[Start of Attachment]
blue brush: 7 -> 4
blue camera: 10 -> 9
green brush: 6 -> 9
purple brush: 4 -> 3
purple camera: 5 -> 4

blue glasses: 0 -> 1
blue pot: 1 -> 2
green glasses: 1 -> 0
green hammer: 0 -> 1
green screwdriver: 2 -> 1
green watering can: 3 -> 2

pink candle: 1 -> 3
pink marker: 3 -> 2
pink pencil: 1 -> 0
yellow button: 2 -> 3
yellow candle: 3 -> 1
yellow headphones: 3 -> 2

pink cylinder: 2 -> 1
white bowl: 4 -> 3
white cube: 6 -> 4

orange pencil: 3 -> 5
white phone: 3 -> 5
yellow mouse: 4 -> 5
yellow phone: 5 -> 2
[End of Attachment]
→ Your goal: Now output the listing above, exactly as it appears.

→ Exercise solution:
blue brush: 7 -> 4
blue camera: 10 -> 9
green brush: 6 -> 9
purple brush: 4 -> 3
purple camera: 5 -> 4

blue glasses: 0 -> 1
blue pot: 1 -> 2
green glasses: 1 -> 0
green hammer: 0 -> 1
green screwdriver: 2 -> 1
green watering can: 3 -> 2

pink candle: 1 -> 3
pink marker: 3 -> 2
pink pencil: 1 -> 0
yellow button: 2 -> 3
yellow candle: 3 -> 1
yellow headphones: 3 -> 2

pink cylinder: 2 -> 1
white bowl: 4 -> 3
white cube: 6 -> 4

orange pencil: 3 -> 5
white phone: 3 -> 5
yellow mouse: 4 -> 5
yellow phone: 5 -> 2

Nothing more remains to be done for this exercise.